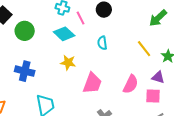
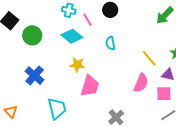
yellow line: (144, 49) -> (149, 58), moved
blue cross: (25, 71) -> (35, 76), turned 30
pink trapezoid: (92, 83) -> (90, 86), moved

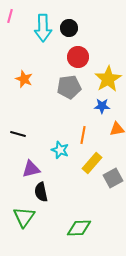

- - - -

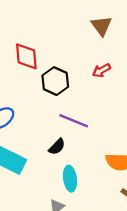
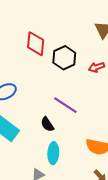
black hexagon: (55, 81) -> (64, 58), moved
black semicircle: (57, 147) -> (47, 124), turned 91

- - - -

→ **What you have to do**: Wherever the string "turned" occurs in the entries, copy that whole line.

→ **Task response**:
blue cross: (25, 71) -> (35, 76), turned 30
black semicircle: (57, 147) -> (47, 124), turned 91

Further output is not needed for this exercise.